Records for this exercise
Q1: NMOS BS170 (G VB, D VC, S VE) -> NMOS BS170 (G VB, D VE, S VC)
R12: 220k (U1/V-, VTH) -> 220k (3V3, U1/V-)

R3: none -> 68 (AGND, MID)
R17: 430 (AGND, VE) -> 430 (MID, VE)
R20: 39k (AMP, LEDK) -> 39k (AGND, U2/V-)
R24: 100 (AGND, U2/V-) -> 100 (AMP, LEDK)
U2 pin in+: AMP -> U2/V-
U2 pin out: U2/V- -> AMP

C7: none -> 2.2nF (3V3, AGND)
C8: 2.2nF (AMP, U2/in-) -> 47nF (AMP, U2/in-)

==

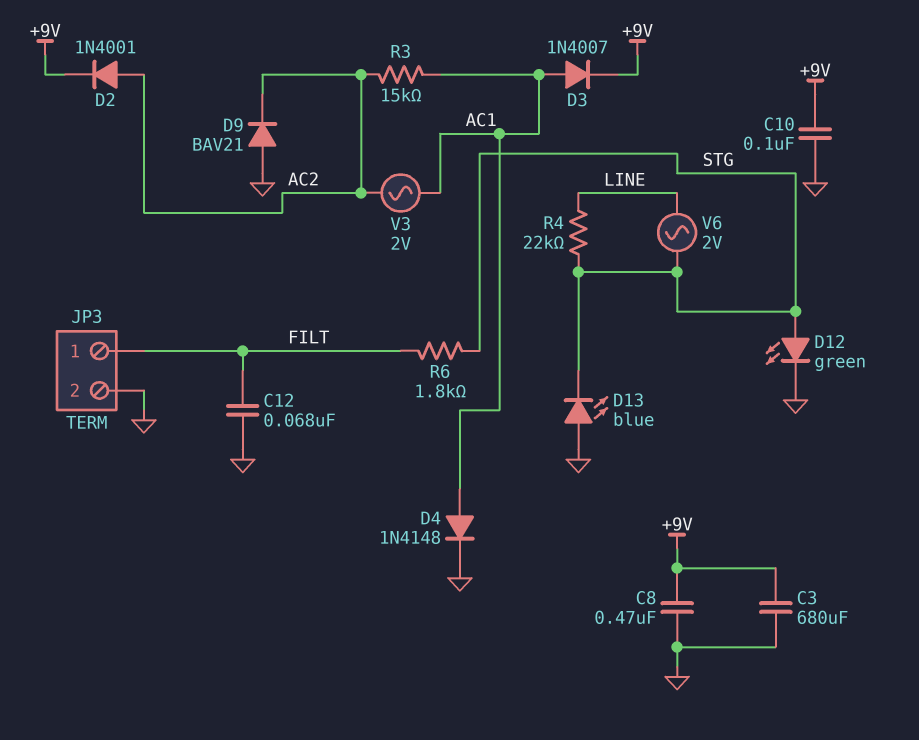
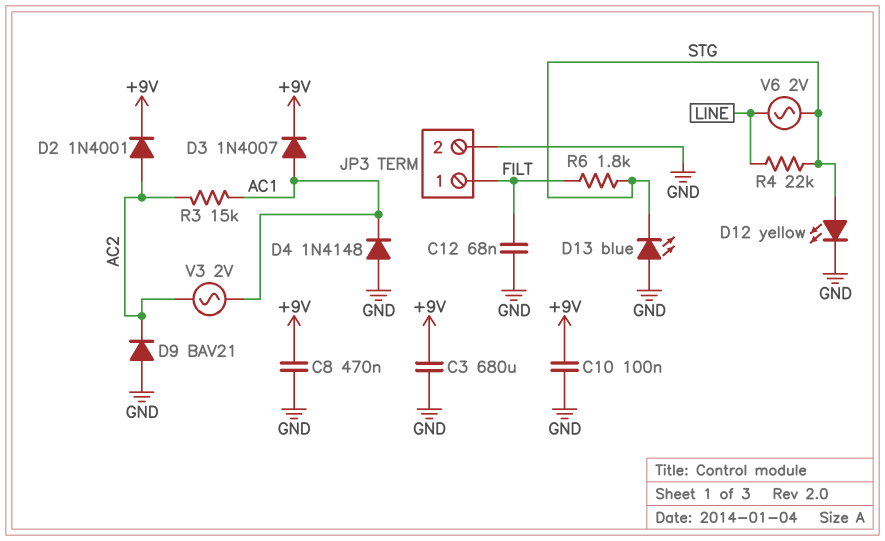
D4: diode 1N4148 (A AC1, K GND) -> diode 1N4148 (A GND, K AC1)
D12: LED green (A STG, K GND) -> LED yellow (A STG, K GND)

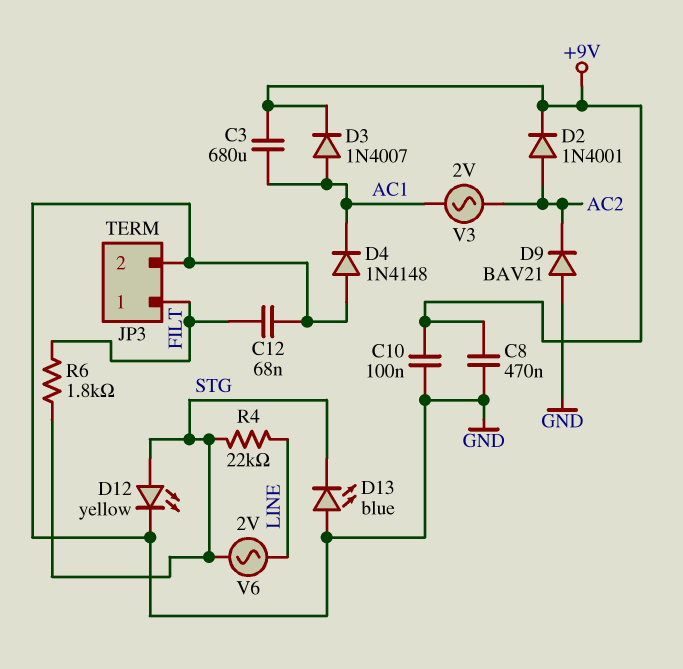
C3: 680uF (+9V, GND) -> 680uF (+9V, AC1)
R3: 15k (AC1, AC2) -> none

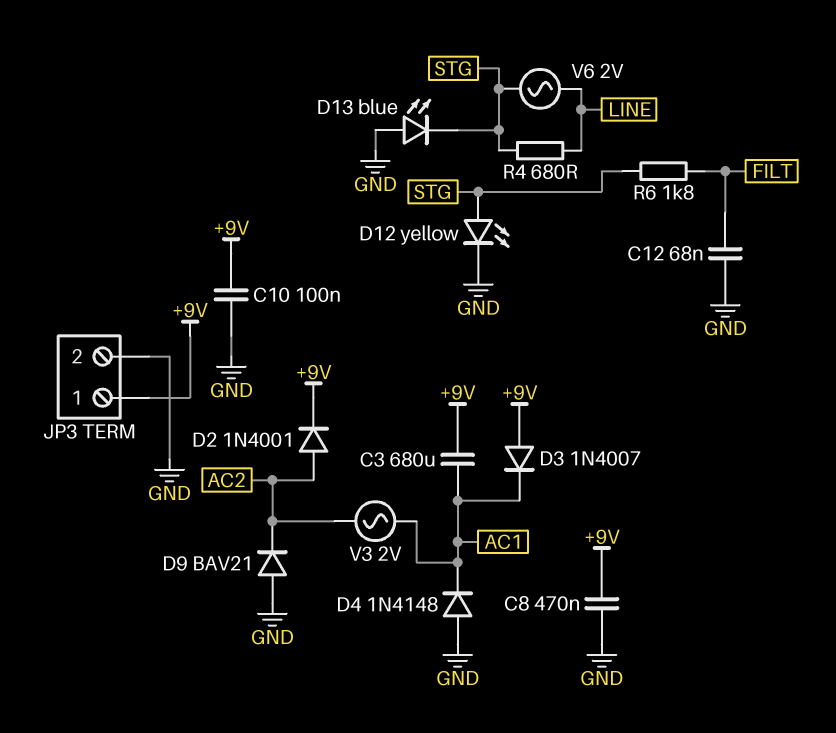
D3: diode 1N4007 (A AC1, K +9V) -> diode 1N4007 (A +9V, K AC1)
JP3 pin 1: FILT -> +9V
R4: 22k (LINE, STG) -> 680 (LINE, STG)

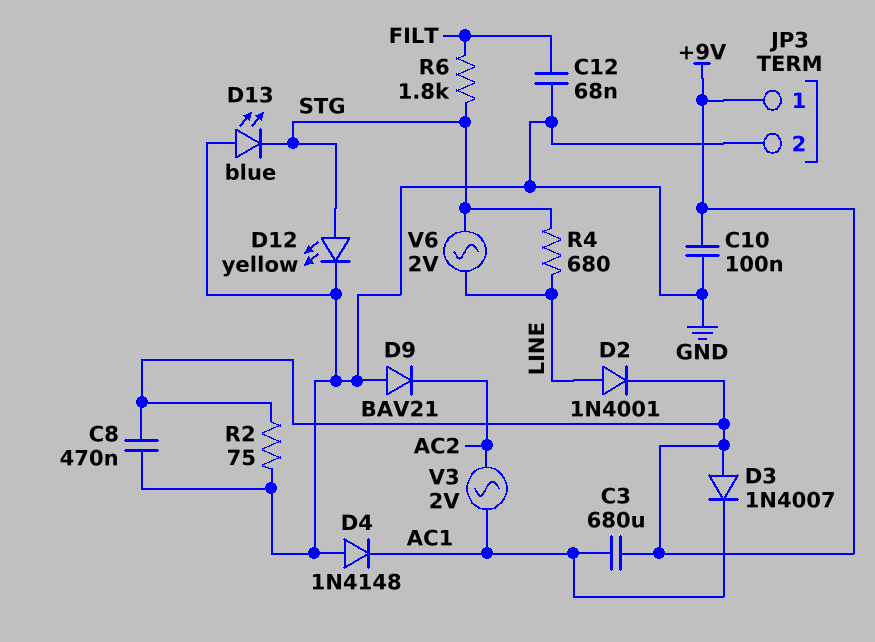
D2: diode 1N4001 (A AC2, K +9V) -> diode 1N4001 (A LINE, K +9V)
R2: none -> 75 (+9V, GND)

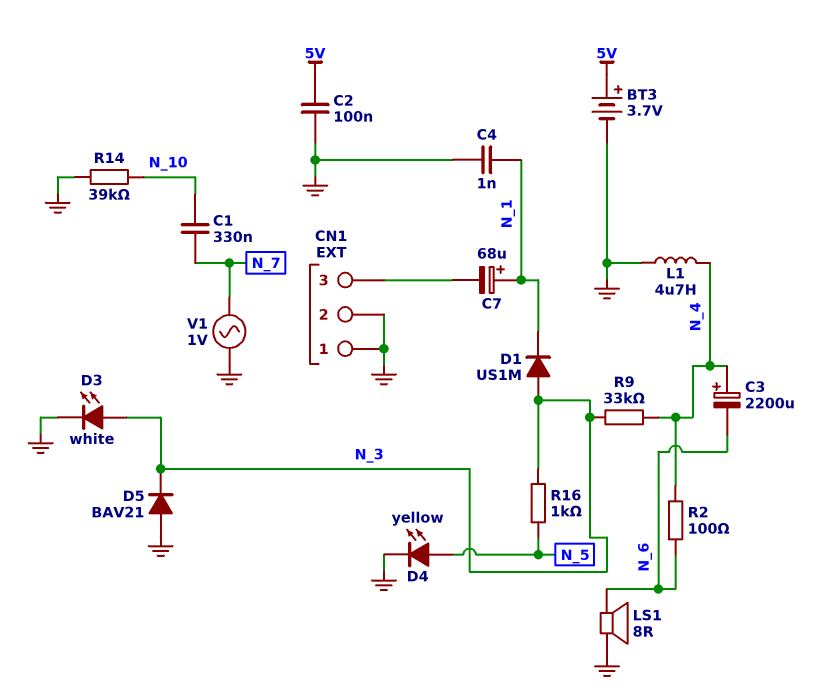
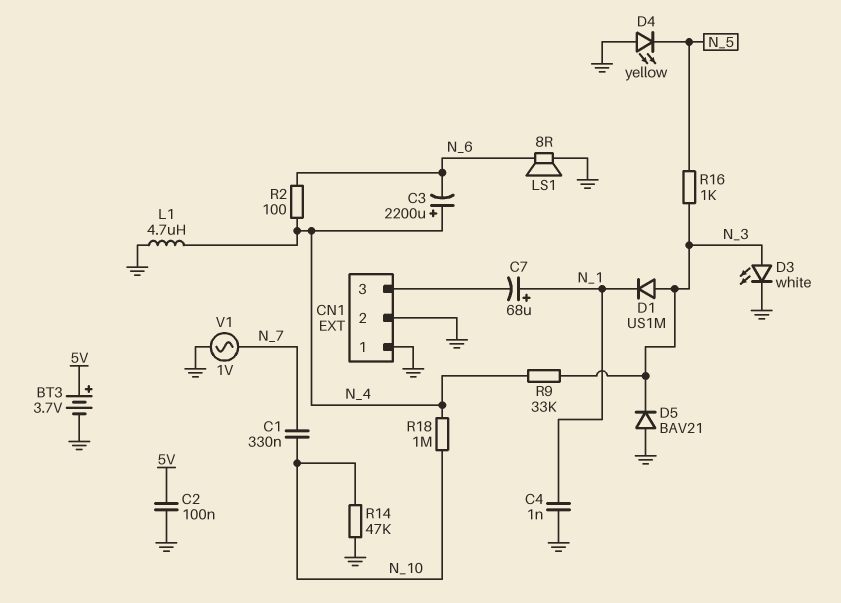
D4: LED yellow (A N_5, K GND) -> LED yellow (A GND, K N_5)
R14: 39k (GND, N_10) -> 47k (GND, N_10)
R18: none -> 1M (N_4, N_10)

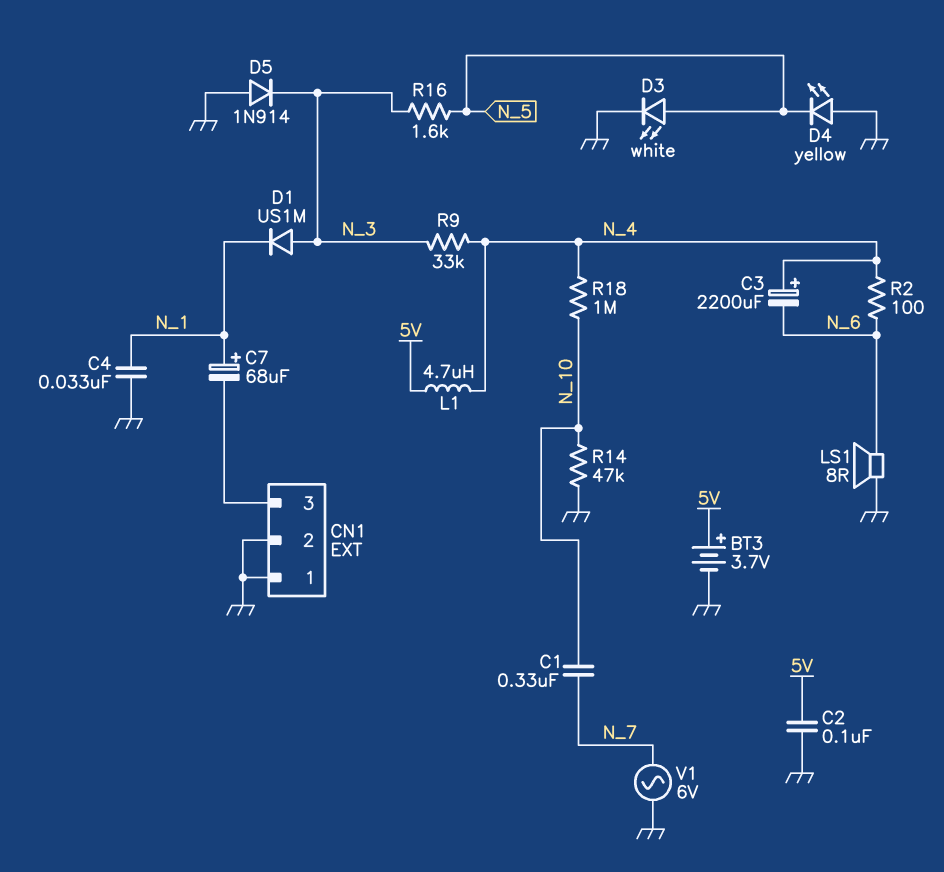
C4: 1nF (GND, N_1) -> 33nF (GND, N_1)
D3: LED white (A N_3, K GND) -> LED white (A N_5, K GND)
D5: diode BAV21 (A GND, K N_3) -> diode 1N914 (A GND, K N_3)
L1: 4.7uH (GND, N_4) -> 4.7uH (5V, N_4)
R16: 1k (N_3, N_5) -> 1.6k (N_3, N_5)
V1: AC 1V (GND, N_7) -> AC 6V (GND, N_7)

To do
Can you repeat, word for word, every line above from the one containing "Q1: NMOS BS170" down to the one containing "C8: 2.2nF (AMP, U2/in-) -> 47nF (AMP, U2/in-)", including both?

Exercise result
Q1: NMOS BS170 (G VB, D VC, S VE) -> NMOS BS170 (G VB, D VE, S VC)
R12: 220k (U1/V-, VTH) -> 220k (3V3, U1/V-)

R3: none -> 68 (AGND, MID)
R17: 430 (AGND, VE) -> 430 (MID, VE)
R20: 39k (AMP, LEDK) -> 39k (AGND, U2/V-)
R24: 100 (AGND, U2/V-) -> 100 (AMP, LEDK)
U2 pin in+: AMP -> U2/V-
U2 pin out: U2/V- -> AMP

C7: none -> 2.2nF (3V3, AGND)
C8: 2.2nF (AMP, U2/in-) -> 47nF (AMP, U2/in-)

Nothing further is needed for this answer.